*EXERCISE*. Starting with the line that contains "purple dumbbell [209,82,254,119]" and stopping after the line that contains "red cutting board", copy the entries below exactly. Include nothing else.

*THE DATA*.
· · ·

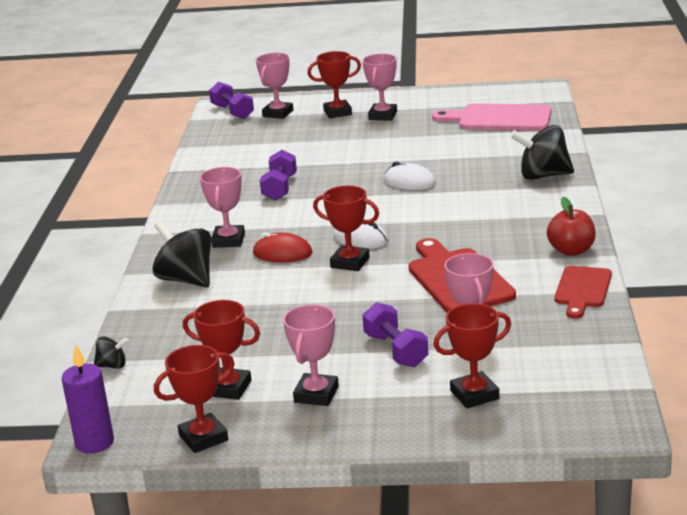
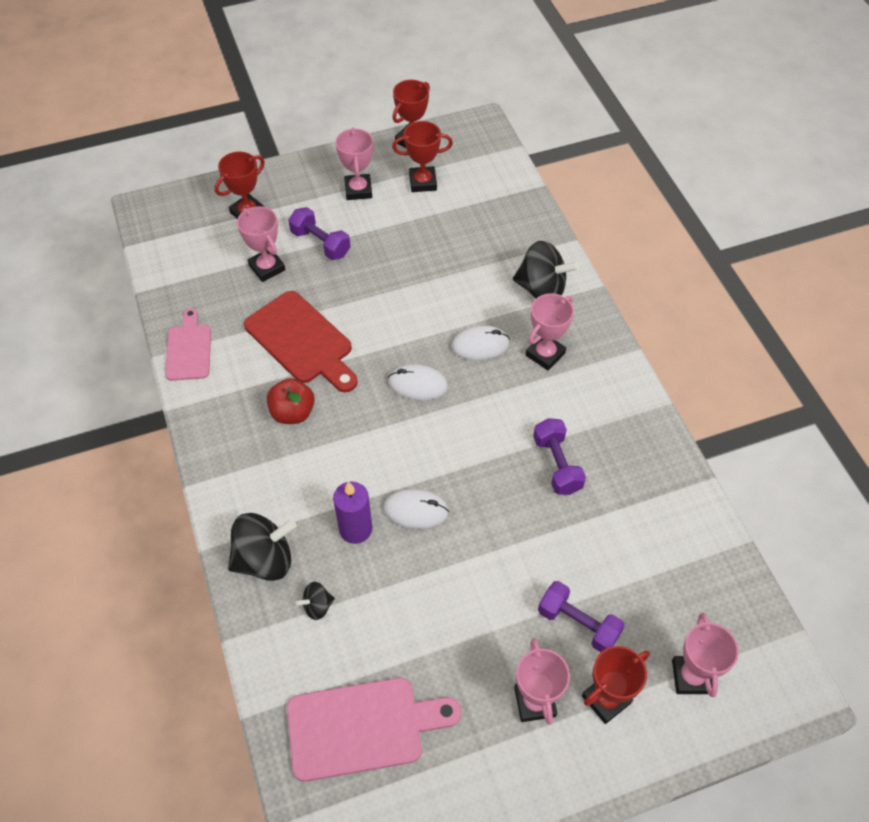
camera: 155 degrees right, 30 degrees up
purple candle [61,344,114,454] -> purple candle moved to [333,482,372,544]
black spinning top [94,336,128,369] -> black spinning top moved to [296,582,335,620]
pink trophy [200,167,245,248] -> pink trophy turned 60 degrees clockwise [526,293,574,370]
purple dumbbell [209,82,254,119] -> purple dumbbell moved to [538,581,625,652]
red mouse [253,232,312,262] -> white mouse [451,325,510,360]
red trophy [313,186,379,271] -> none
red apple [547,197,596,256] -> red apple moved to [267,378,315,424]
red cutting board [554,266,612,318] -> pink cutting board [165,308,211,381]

· · ·

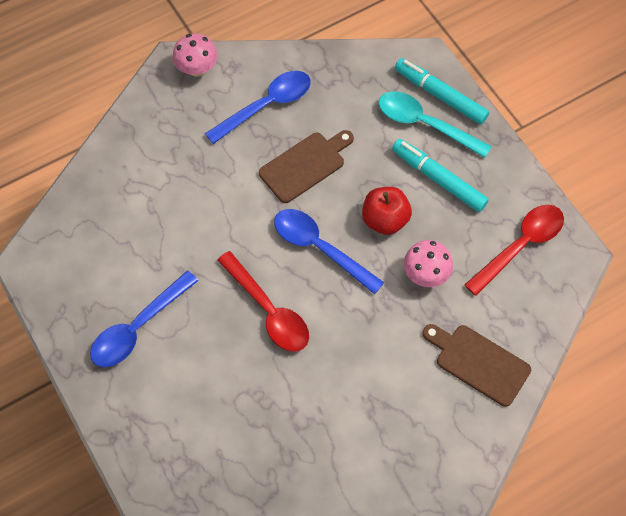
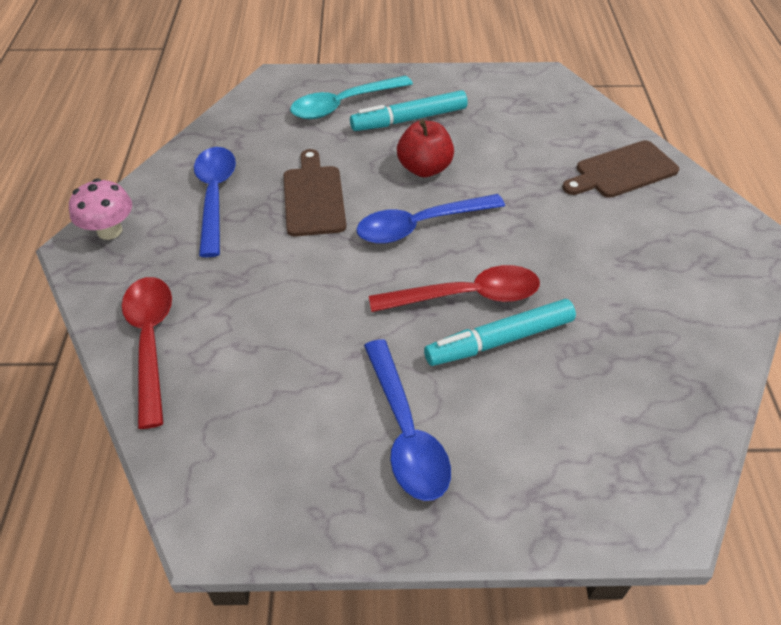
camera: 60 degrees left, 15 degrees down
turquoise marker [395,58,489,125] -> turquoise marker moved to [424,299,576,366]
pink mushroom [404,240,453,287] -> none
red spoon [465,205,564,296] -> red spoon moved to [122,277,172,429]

· · ·

*RESPONSE TO THE EXERCISE*.
purple dumbbell [209,82,254,119] -> purple dumbbell moved to [538,581,625,652]
red mouse [253,232,312,262] -> white mouse [451,325,510,360]
red trophy [313,186,379,271] -> none
red apple [547,197,596,256] -> red apple moved to [267,378,315,424]
red cutting board [554,266,612,318] -> pink cutting board [165,308,211,381]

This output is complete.